#### Problem to work on
In the listing below, locate the line with "black cake: 1 -> 0" and the line with "turquoise pyramid: 5 -> 4", then output both and everything between them exactly, minus any pictures.

*** Entries shown ***

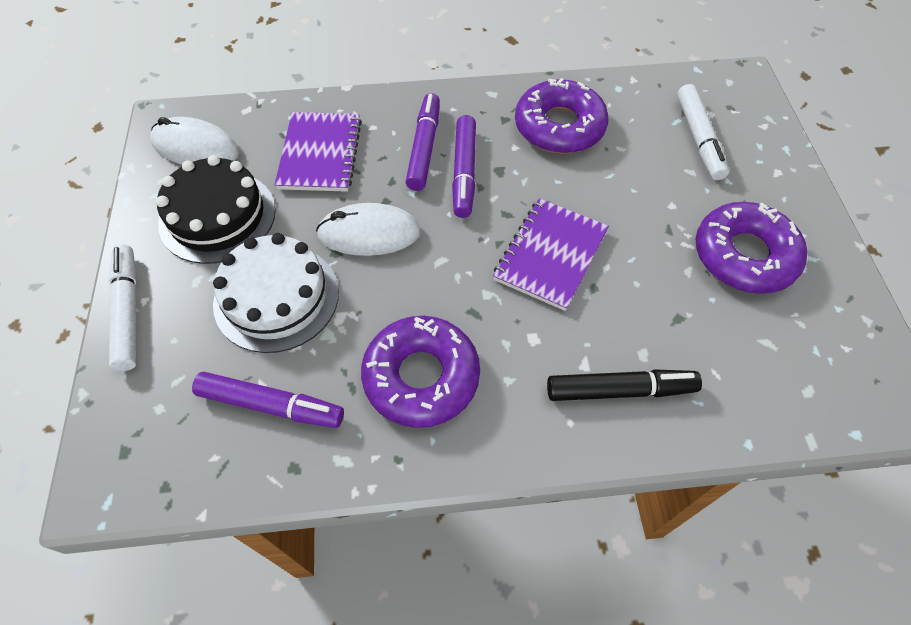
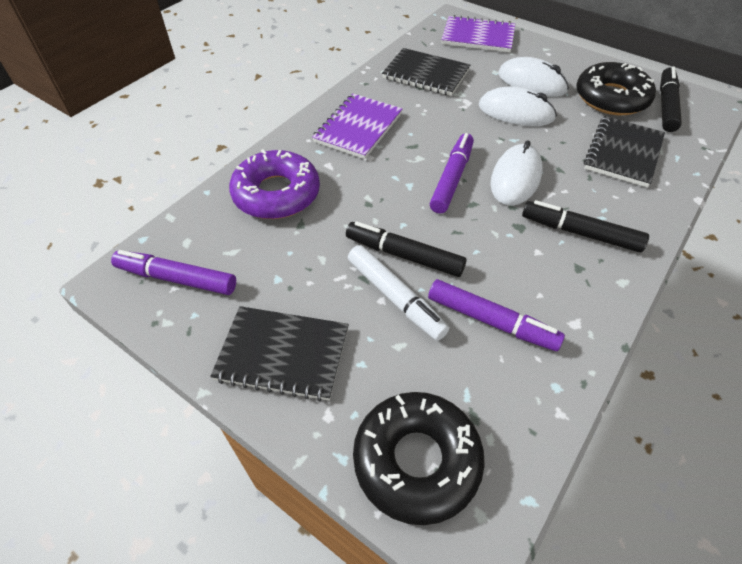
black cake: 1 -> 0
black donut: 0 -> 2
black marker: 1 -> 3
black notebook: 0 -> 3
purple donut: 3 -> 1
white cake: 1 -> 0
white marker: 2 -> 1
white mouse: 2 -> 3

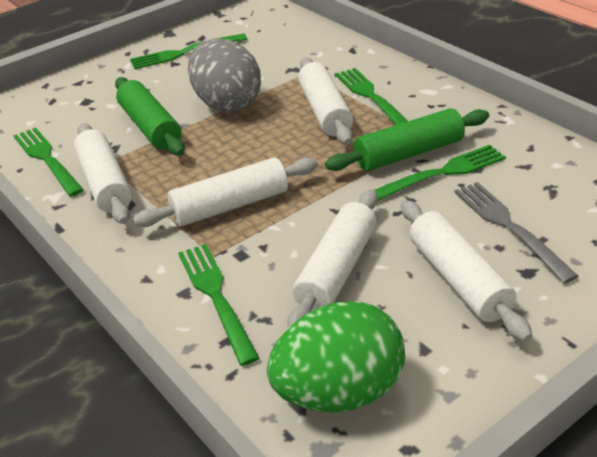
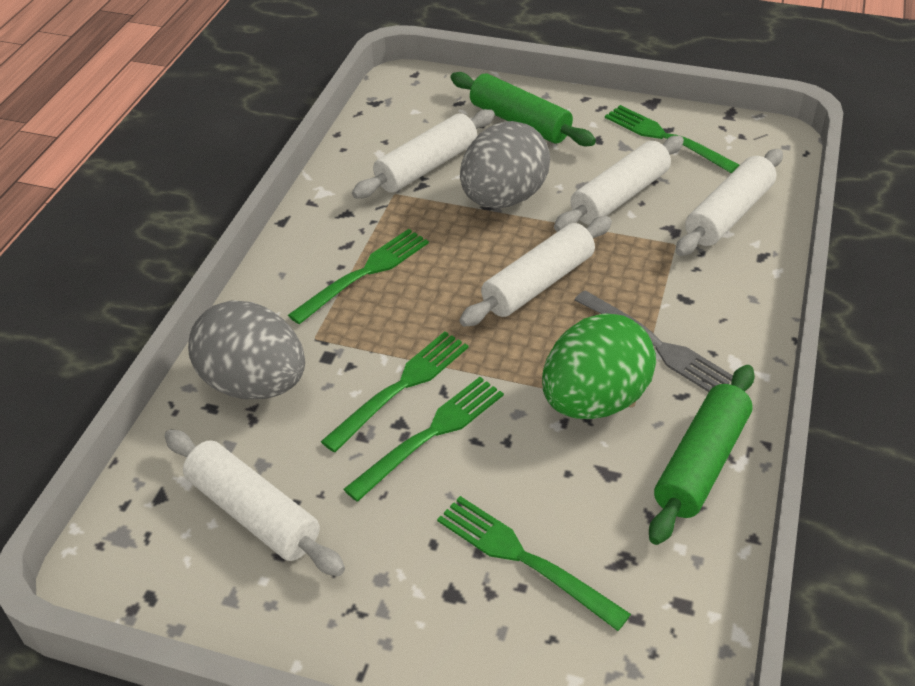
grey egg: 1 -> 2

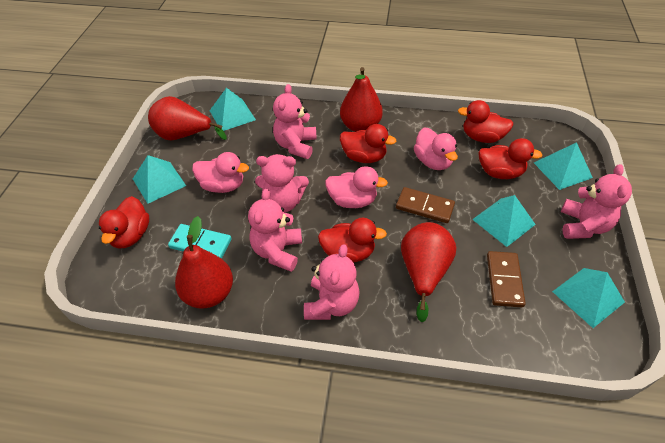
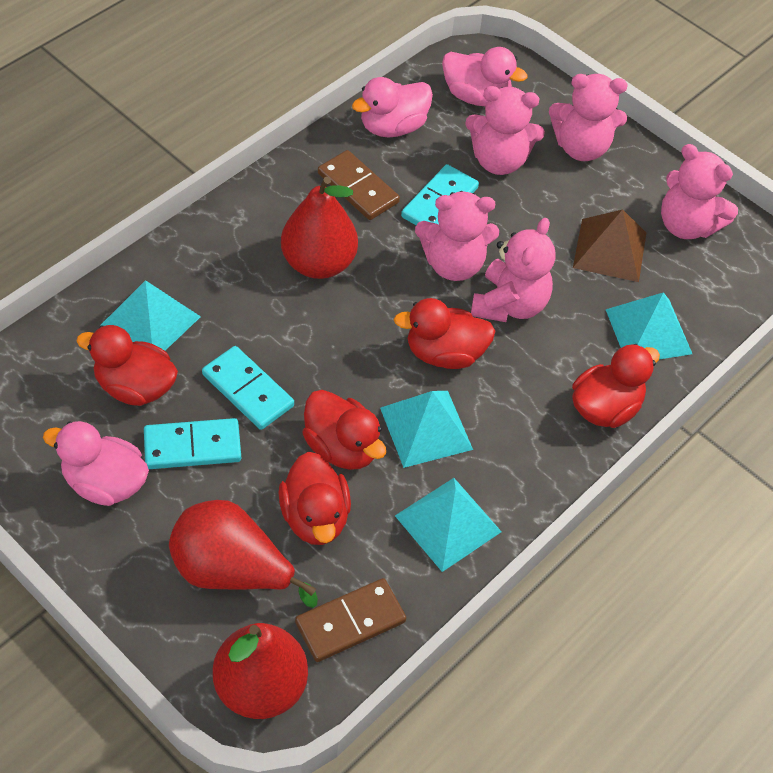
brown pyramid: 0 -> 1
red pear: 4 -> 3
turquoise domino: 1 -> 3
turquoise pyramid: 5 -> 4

*** End of Entries shown ***
*** Entries shown ***

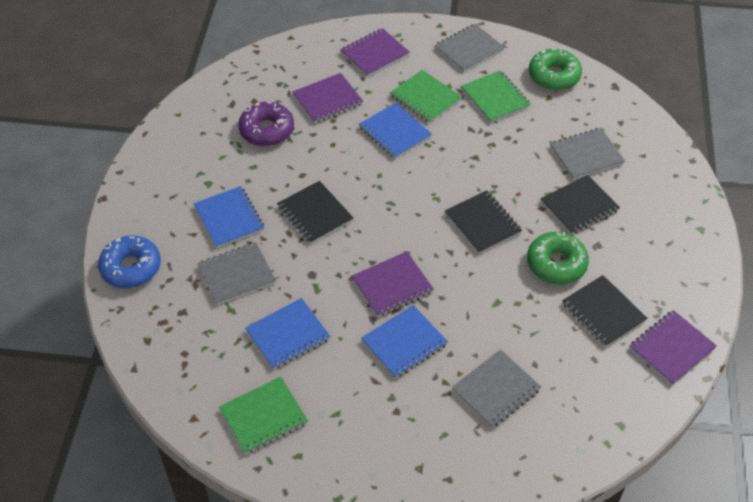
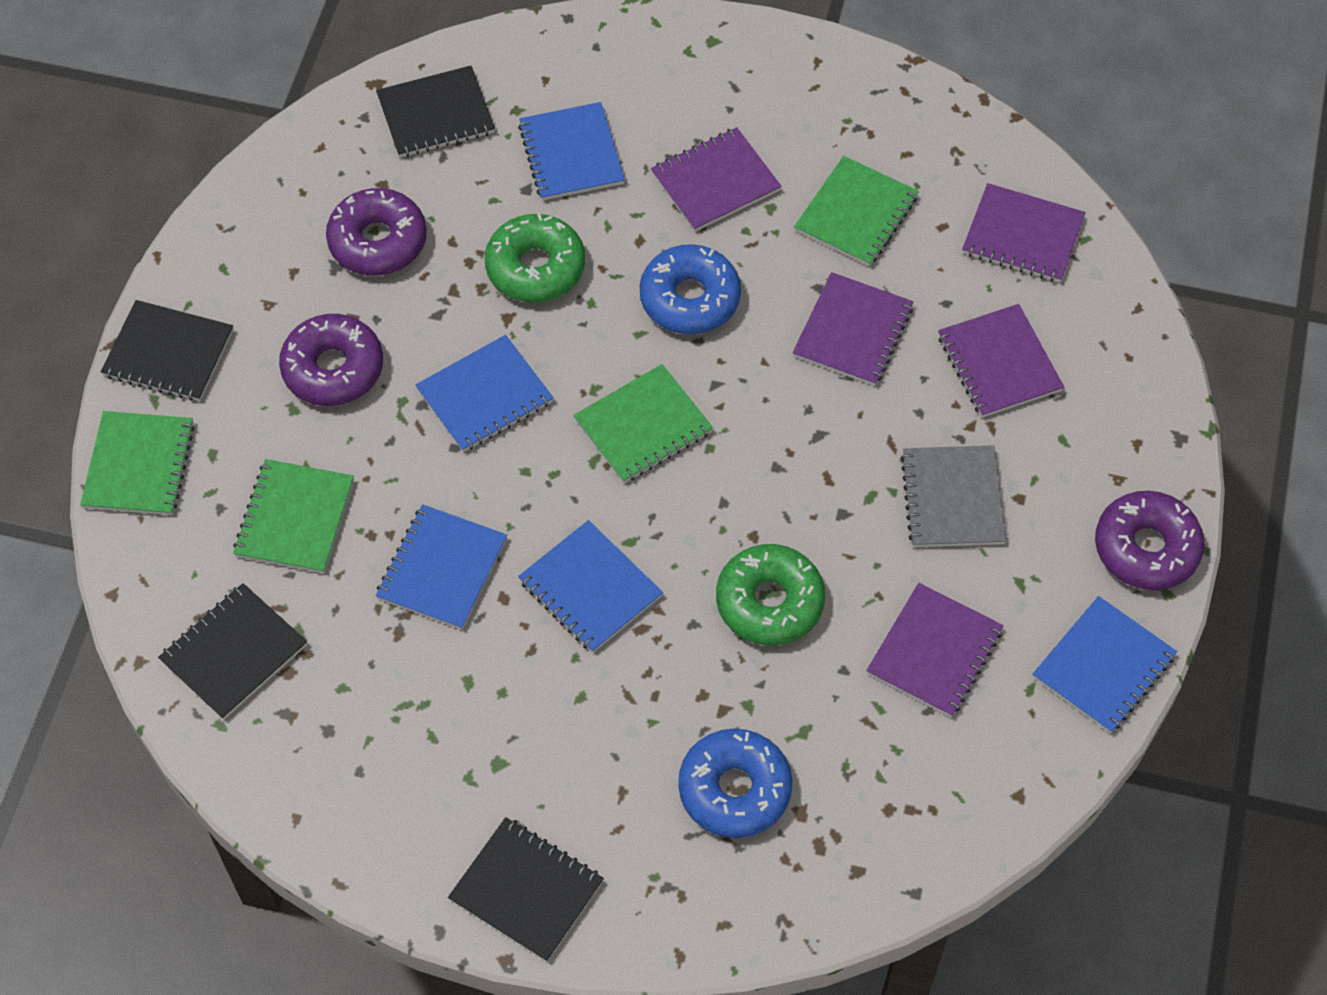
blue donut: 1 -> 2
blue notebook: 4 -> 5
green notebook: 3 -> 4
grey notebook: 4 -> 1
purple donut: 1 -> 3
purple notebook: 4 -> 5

*** End of Entries shown ***
*** Entries shown ***

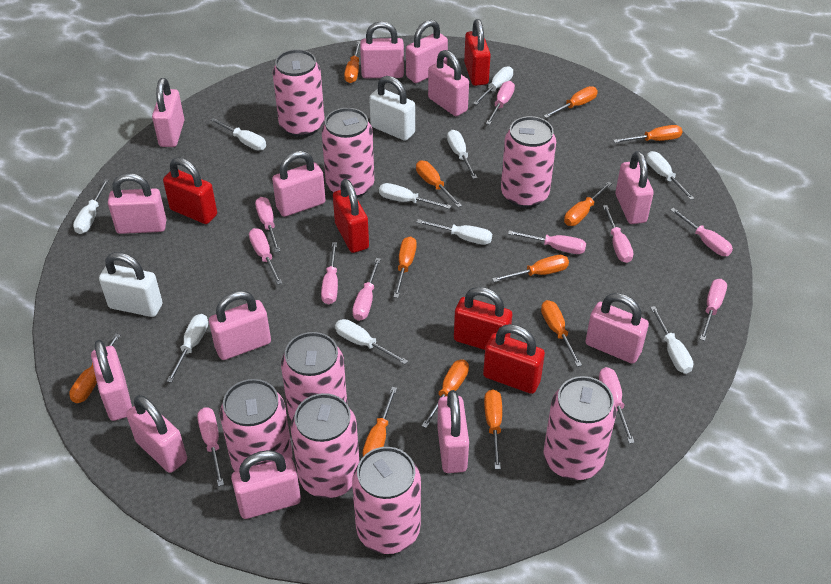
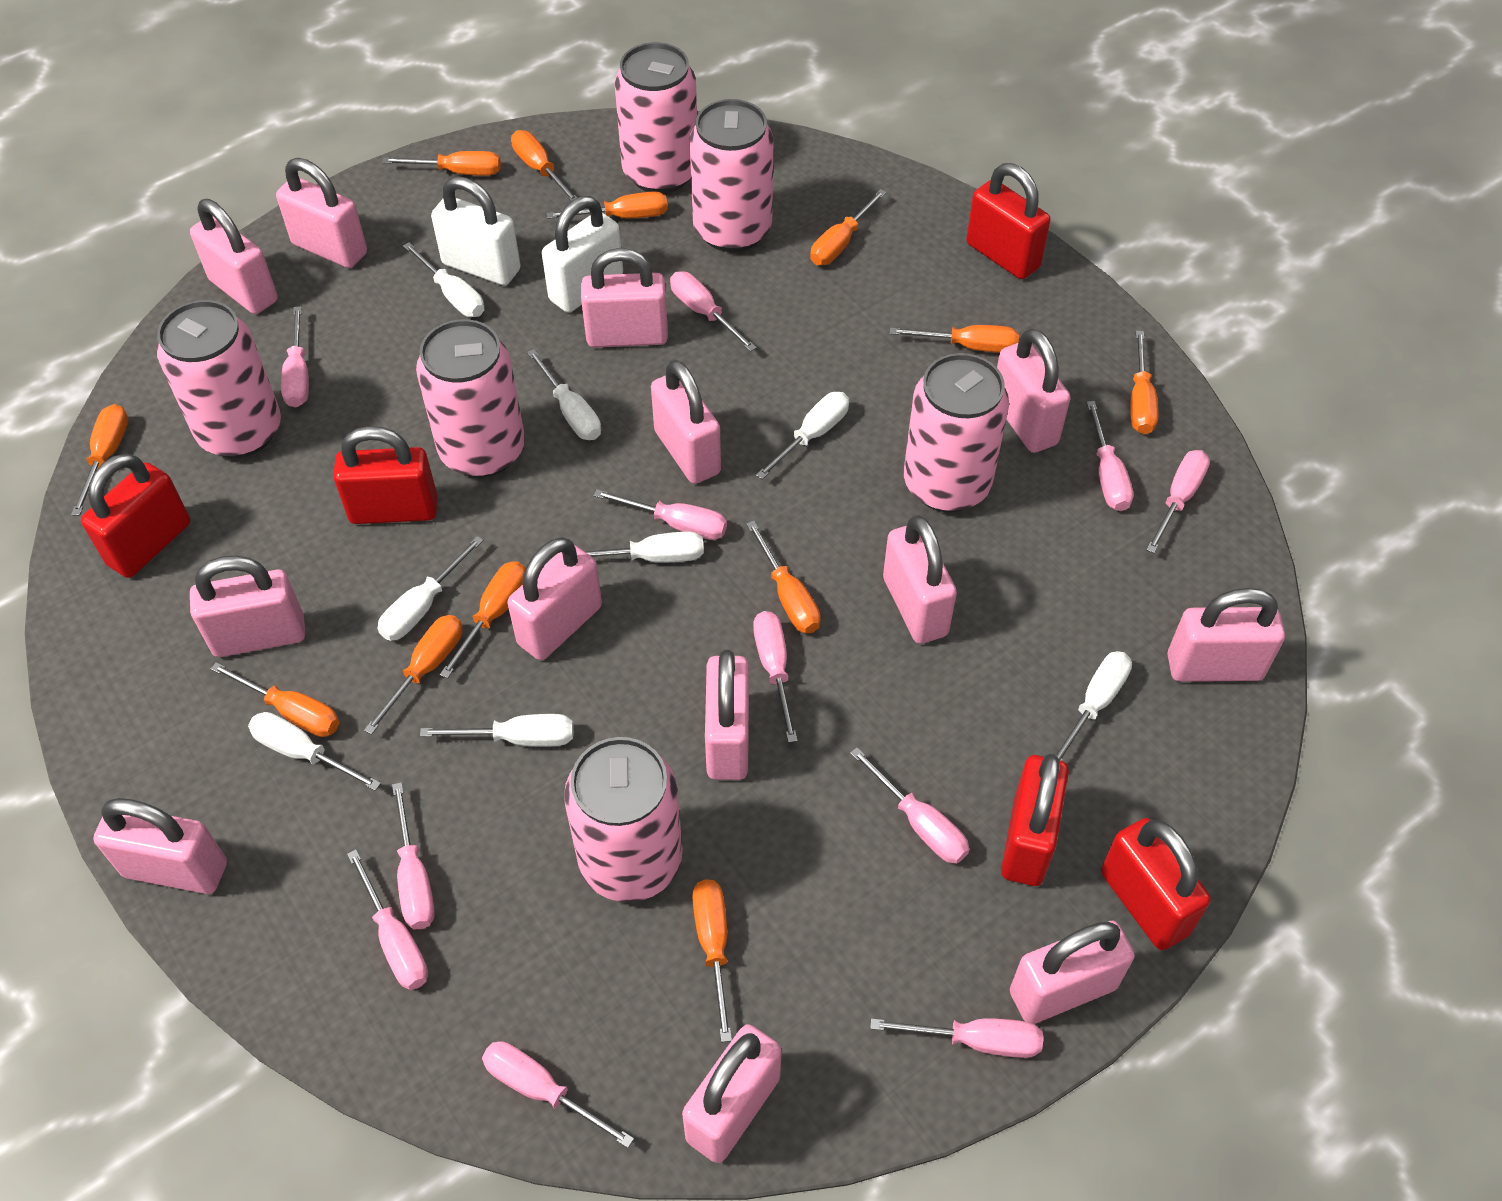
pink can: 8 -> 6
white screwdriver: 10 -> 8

*** End of Entries shown ***

#### Task solution
black cake: 1 -> 0
black donut: 0 -> 2
black marker: 1 -> 3
black notebook: 0 -> 3
purple donut: 3 -> 1
white cake: 1 -> 0
white marker: 2 -> 1
white mouse: 2 -> 3

grey egg: 1 -> 2

brown pyramid: 0 -> 1
red pear: 4 -> 3
turquoise domino: 1 -> 3
turquoise pyramid: 5 -> 4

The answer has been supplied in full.